INFORMATION PROVIDED section start

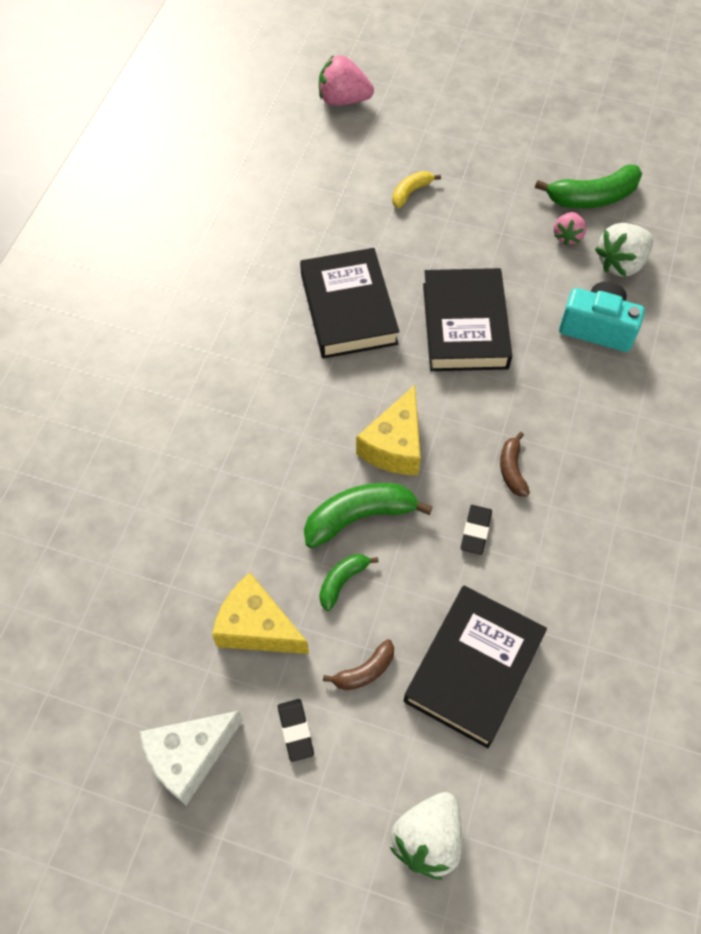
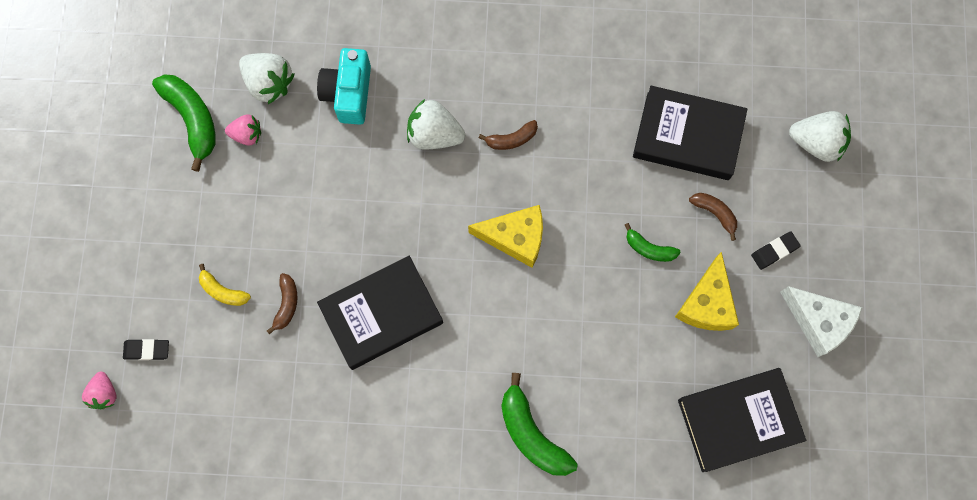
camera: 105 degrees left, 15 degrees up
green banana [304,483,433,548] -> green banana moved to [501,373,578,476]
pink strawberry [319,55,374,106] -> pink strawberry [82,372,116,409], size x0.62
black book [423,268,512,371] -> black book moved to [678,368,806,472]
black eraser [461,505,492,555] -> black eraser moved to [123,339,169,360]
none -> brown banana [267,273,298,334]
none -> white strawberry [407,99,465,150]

INFORMATION PROVIDED section end
INFORMATION PROVIDED section start

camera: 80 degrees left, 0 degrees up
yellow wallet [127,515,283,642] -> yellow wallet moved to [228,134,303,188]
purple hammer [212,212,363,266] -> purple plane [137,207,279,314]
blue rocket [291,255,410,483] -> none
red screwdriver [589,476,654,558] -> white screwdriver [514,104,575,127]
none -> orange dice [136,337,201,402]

INFORMATION PROVIDED section end
INFORMATION PROVIDED section start

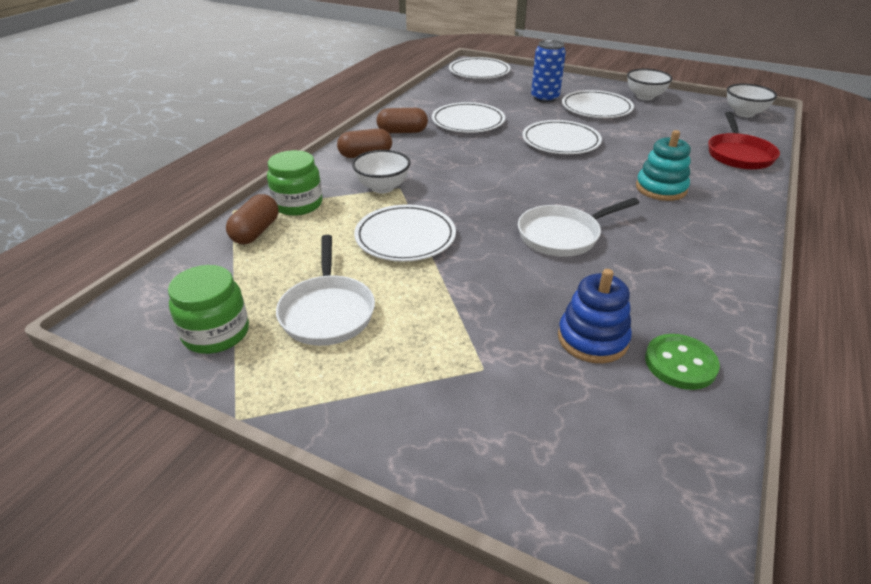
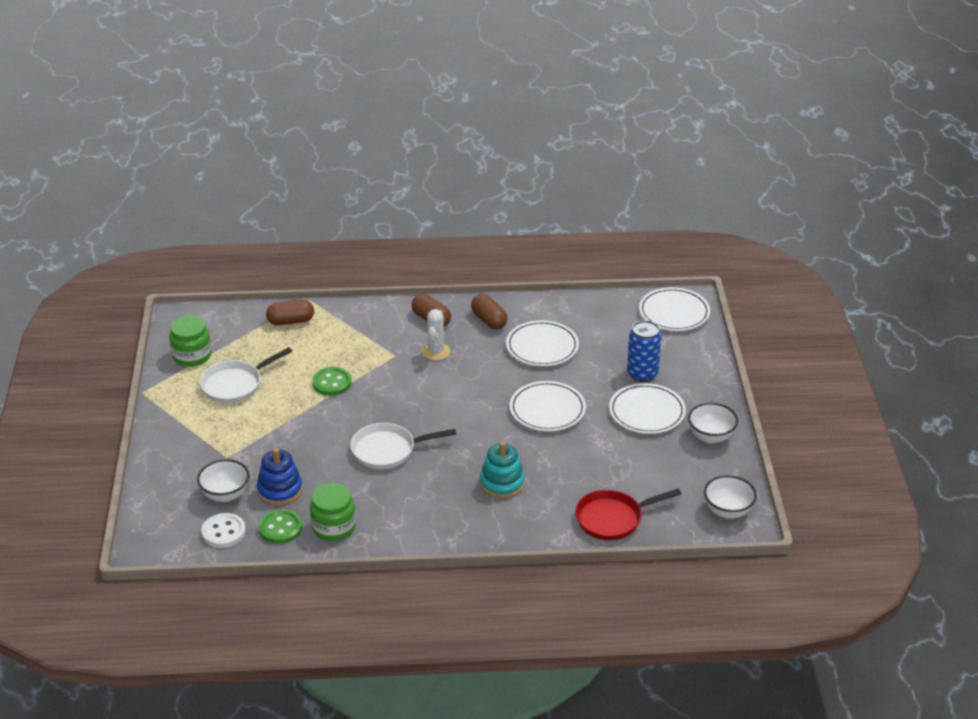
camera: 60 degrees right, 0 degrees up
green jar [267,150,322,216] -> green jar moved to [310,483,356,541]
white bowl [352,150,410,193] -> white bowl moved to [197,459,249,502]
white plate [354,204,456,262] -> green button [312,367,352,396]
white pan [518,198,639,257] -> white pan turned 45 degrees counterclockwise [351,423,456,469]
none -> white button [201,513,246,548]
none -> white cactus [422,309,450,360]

INFORMATION PROVIDED section end

[PROBLEM TO SOLVE]
All that belongs in your answer is the stretch of entries above from the line with "white plate [354,204,456,262]" through the line with "none -> white cactus [422,309,450,360]", printed exactly.

[FINISHED EXERCISE]
white plate [354,204,456,262] -> green button [312,367,352,396]
white pan [518,198,639,257] -> white pan turned 45 degrees counterclockwise [351,423,456,469]
none -> white button [201,513,246,548]
none -> white cactus [422,309,450,360]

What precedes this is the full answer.